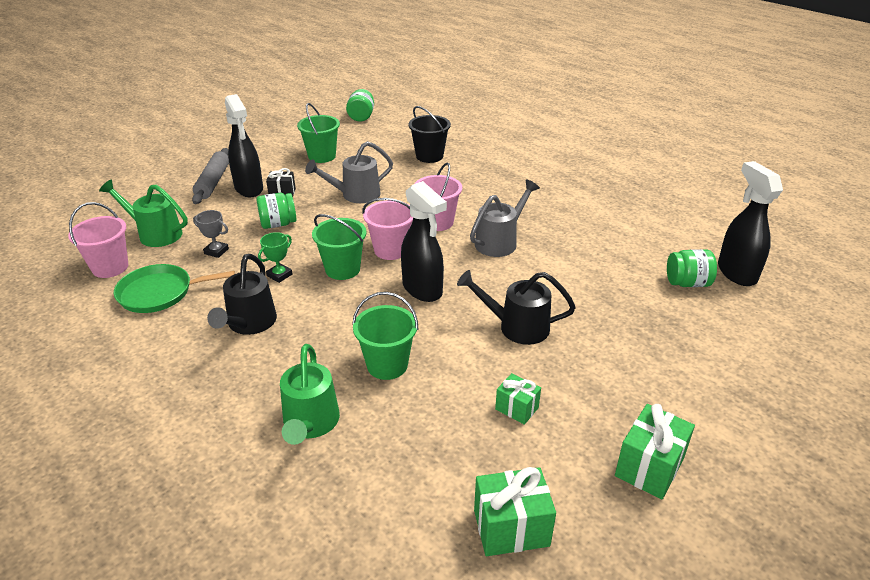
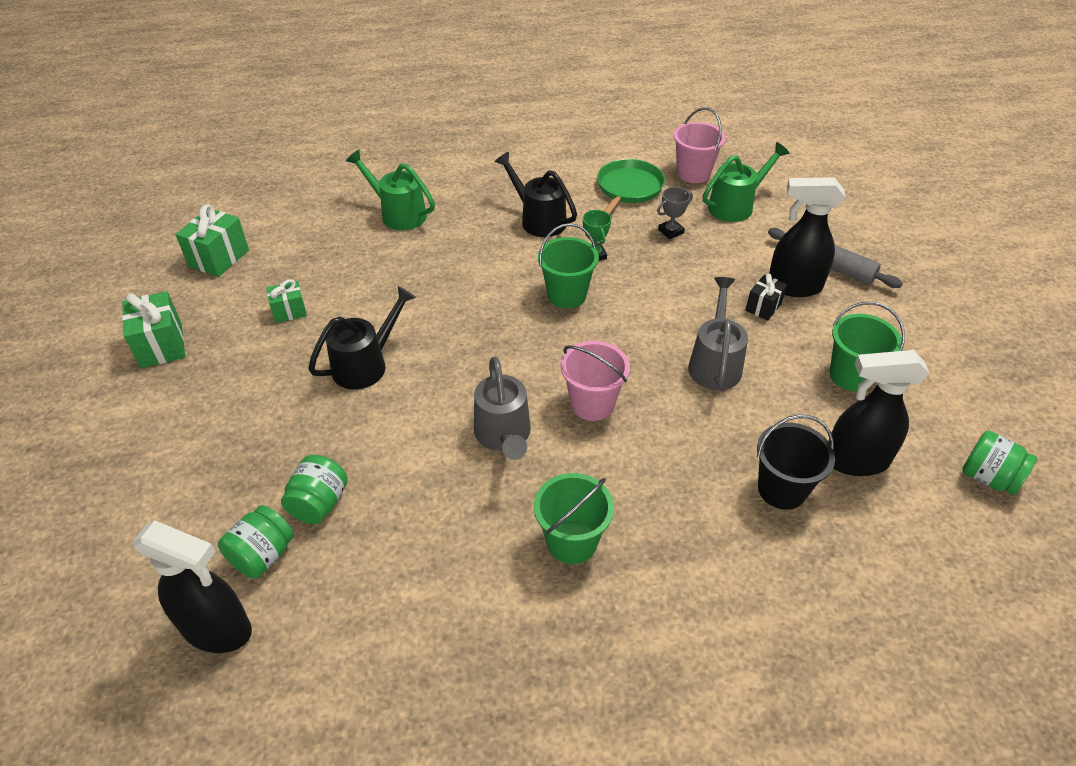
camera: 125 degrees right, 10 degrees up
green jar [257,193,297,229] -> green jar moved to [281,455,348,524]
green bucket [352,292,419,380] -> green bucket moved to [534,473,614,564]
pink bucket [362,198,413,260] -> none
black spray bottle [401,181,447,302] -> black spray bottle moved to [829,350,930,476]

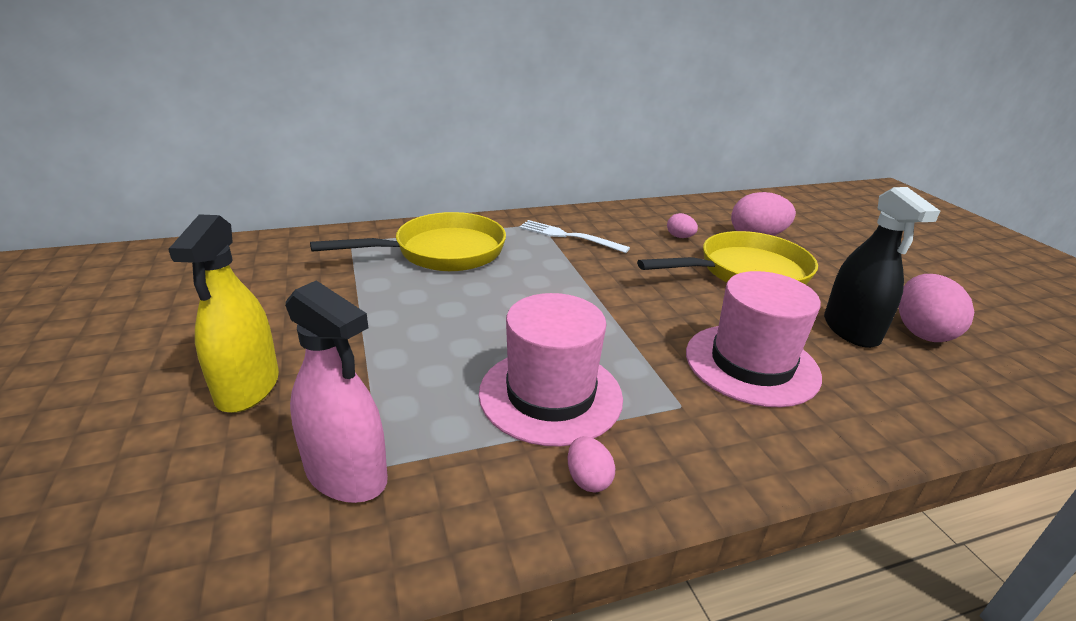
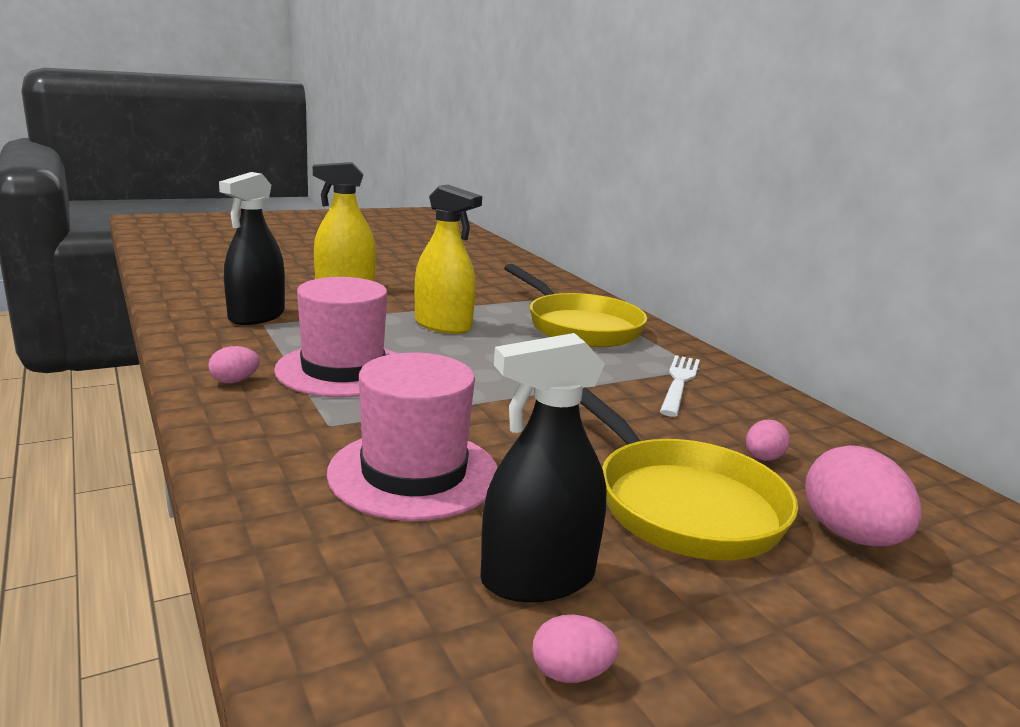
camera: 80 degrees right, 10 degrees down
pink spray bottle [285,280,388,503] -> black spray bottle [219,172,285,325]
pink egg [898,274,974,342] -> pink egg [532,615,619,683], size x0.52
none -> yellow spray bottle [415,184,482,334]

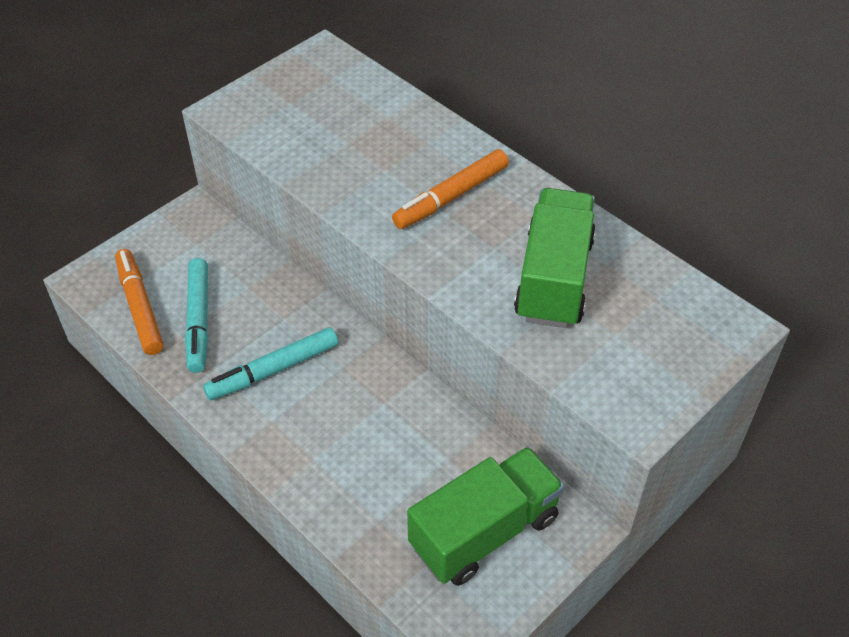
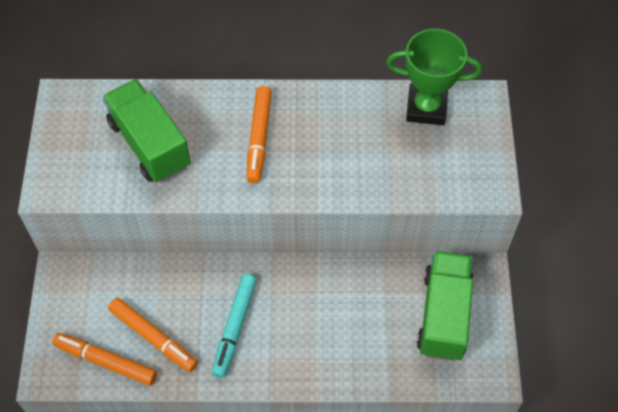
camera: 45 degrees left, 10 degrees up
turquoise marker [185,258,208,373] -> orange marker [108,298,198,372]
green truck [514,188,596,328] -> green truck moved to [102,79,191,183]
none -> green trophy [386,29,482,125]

============================================================

Instructions to follow: Find the lines in the data that include "spray", then copy each of them.

Task solution:
black spray bottle [401,181,447,302] -> black spray bottle moved to [829,350,930,476]
pink spray bottle [285,280,388,503] -> black spray bottle [219,172,285,325]
none -> yellow spray bottle [415,184,482,334]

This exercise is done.